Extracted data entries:
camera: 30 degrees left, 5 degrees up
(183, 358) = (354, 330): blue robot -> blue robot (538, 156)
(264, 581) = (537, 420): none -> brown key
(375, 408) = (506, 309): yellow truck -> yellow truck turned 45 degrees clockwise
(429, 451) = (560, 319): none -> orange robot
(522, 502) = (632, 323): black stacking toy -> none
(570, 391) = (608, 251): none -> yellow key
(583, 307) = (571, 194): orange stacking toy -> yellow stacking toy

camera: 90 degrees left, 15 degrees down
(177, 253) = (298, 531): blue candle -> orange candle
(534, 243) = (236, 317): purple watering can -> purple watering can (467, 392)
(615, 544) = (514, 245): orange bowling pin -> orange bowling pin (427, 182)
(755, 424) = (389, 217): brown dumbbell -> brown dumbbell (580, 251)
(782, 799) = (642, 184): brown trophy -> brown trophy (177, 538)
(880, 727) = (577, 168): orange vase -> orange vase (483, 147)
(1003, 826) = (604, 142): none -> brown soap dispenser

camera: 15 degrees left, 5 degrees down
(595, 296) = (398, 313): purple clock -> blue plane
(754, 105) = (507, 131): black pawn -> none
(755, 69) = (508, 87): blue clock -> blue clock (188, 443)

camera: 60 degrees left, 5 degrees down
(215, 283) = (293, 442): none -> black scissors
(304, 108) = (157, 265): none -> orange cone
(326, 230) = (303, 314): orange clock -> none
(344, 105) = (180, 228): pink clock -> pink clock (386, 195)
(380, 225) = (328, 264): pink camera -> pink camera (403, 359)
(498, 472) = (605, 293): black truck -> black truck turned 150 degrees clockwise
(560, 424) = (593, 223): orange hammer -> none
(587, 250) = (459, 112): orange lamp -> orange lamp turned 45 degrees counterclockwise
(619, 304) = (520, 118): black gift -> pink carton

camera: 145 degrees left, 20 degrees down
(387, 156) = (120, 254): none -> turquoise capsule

Work instruction>
Find the word "truck" in the records and pull out each line that has it.

Final answer>
(375, 408) = (506, 309): yellow truck -> yellow truck turned 45 degrees clockwise
(498, 472) = (605, 293): black truck -> black truck turned 150 degrees clockwise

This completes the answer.